Dataset
▬▬▬▬▬▬
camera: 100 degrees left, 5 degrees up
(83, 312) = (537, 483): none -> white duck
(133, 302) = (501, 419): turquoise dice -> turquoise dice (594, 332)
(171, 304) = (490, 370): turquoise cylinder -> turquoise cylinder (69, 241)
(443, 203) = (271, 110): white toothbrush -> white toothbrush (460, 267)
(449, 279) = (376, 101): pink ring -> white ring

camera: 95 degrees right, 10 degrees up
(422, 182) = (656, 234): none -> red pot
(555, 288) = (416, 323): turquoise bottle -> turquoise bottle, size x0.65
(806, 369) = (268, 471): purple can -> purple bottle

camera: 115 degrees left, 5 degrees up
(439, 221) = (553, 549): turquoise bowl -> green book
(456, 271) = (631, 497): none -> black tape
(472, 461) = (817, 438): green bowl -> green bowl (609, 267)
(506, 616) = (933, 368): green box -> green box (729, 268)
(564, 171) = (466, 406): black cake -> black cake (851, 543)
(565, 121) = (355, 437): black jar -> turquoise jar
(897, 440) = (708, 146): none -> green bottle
▬▬▬▬▬▬
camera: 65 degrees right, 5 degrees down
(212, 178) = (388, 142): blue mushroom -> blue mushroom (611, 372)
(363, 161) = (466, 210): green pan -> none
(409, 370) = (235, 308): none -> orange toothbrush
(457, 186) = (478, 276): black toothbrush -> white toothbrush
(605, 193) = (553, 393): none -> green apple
▬▬▬▬▬▬
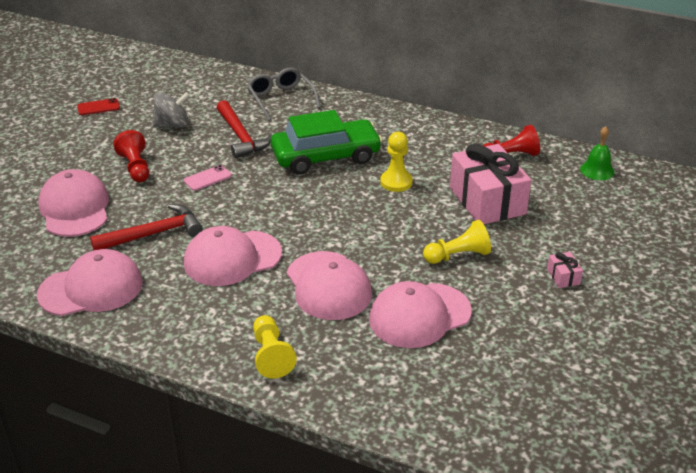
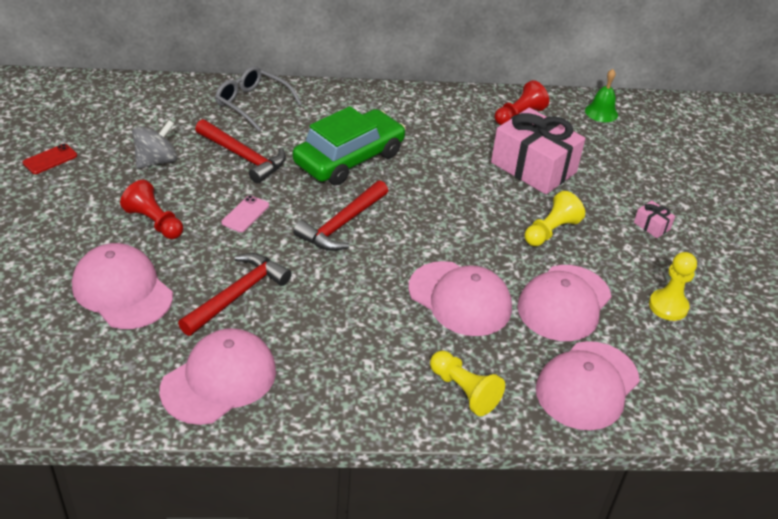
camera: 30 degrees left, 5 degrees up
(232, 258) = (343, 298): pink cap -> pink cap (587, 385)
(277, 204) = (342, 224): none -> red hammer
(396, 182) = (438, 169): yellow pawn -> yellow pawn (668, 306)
▬▬▬▬▬▬
Task requirements
An exact copy of the lines above, from the one containing "(555, 288) = (416, 323): turquoise" through the one containing "(897, 440) = (708, 146): none -> green bottle", is the whole of the answer.

Task result
(555, 288) = (416, 323): turquoise bottle -> turquoise bottle, size x0.65
(806, 369) = (268, 471): purple can -> purple bottle

camera: 115 degrees left, 5 degrees up
(439, 221) = (553, 549): turquoise bowl -> green book
(456, 271) = (631, 497): none -> black tape
(472, 461) = (817, 438): green bowl -> green bowl (609, 267)
(506, 616) = (933, 368): green box -> green box (729, 268)
(564, 171) = (466, 406): black cake -> black cake (851, 543)
(565, 121) = (355, 437): black jar -> turquoise jar
(897, 440) = (708, 146): none -> green bottle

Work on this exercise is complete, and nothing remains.